Print each entry word for word.

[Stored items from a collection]
════════

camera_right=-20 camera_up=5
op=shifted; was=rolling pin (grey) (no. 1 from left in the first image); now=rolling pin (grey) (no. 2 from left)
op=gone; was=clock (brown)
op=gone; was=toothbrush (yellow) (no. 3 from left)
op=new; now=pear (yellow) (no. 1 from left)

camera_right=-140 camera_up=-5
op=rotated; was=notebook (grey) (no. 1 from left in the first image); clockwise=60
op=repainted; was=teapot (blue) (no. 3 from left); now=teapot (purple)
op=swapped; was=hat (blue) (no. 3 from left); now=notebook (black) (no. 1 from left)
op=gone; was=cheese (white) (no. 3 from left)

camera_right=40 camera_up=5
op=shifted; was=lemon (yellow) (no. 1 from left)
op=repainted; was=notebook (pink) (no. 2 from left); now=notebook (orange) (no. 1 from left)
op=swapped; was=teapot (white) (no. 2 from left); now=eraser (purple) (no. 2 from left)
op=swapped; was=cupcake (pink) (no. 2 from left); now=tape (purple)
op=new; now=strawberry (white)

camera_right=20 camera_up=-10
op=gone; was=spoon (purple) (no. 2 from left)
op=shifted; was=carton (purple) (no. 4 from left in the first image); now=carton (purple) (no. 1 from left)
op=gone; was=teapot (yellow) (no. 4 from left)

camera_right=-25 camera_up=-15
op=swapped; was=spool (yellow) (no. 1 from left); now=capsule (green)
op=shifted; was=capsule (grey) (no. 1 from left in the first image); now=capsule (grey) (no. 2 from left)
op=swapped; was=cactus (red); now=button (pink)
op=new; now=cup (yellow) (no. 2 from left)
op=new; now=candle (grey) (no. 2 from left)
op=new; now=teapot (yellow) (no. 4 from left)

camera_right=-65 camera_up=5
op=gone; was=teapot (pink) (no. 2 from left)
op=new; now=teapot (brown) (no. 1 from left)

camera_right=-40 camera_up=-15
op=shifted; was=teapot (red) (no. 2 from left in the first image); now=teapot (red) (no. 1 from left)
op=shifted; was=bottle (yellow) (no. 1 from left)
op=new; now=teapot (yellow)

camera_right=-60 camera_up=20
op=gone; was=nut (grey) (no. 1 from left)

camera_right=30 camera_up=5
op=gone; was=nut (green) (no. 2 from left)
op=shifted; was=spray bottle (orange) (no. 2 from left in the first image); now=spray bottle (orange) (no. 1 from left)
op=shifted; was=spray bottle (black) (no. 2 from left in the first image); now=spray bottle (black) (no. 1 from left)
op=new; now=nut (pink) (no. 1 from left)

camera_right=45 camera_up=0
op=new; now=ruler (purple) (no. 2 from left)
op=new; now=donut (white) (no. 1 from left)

════════

| PROBLEM SOLUTION |
camera_right=-20 camera_up=5
op=shifted; was=rolling pin (grey) (no. 1 from left in the first image); now=rolling pin (grey) (no. 2 from left)
op=gone; was=clock (brown)
op=gone; was=toothbrush (yellow) (no. 3 from left)
op=new; now=pear (yellow) (no. 1 from left)

camera_right=-140 camera_up=-5
op=rotated; was=notebook (grey) (no. 1 from left in the first image); clockwise=60
op=repainted; was=teapot (blue) (no. 3 from left); now=teapot (purple)
op=swapped; was=hat (blue) (no. 3 from left); now=notebook (black) (no. 1 from left)
op=gone; was=cheese (white) (no. 3 from left)

camera_right=40 camera_up=5
op=shifted; was=lemon (yellow) (no. 1 from left)
op=repainted; was=notebook (pink) (no. 2 from left); now=notebook (orange) (no. 1 from left)
op=swapped; was=teapot (white) (no. 2 from left); now=eraser (purple) (no. 2 from left)
op=swapped; was=cupcake (pink) (no. 2 from left); now=tape (purple)
op=new; now=strawberry (white)

camera_right=20 camera_up=-10
op=gone; was=spoon (purple) (no. 2 from left)
op=shifted; was=carton (purple) (no. 4 from left in the first image); now=carton (purple) (no. 1 from left)
op=gone; was=teapot (yellow) (no. 4 from left)

camera_right=-25 camera_up=-15
op=swapped; was=spool (yellow) (no. 1 from left); now=capsule (green)
op=shifted; was=capsule (grey) (no. 1 from left in the first image); now=capsule (grey) (no. 2 from left)
op=swapped; was=cactus (red); now=button (pink)
op=new; now=cup (yellow) (no. 2 from left)
op=new; now=candle (grey) (no. 2 from left)
op=new; now=teapot (yellow) (no. 4 from left)

camera_right=-65 camera_up=5
op=gone; was=teapot (pink) (no. 2 from left)
op=new; now=teapot (brown) (no. 1 from left)

camera_right=-40 camera_up=-15
op=shifted; was=teapot (red) (no. 2 from left in the first image); now=teapot (red) (no. 1 from left)
op=shifted; was=bottle (yellow) (no. 1 from left)
op=new; now=teapot (yellow)

camera_right=-60 camera_up=20
op=gone; was=nut (grey) (no. 1 from left)

camera_right=30 camera_up=5
op=gone; was=nut (green) (no. 2 from left)
op=shifted; was=spray bottle (orange) (no. 2 from left in the first image); now=spray bottle (orange) (no. 1 from left)
op=shifted; was=spray bottle (black) (no. 2 from left in the first image); now=spray bottle (black) (no. 1 from left)
op=new; now=nut (pink) (no. 1 from left)

camera_right=45 camera_up=0
op=new; now=ruler (purple) (no. 2 from left)
op=new; now=donut (white) (no. 1 from left)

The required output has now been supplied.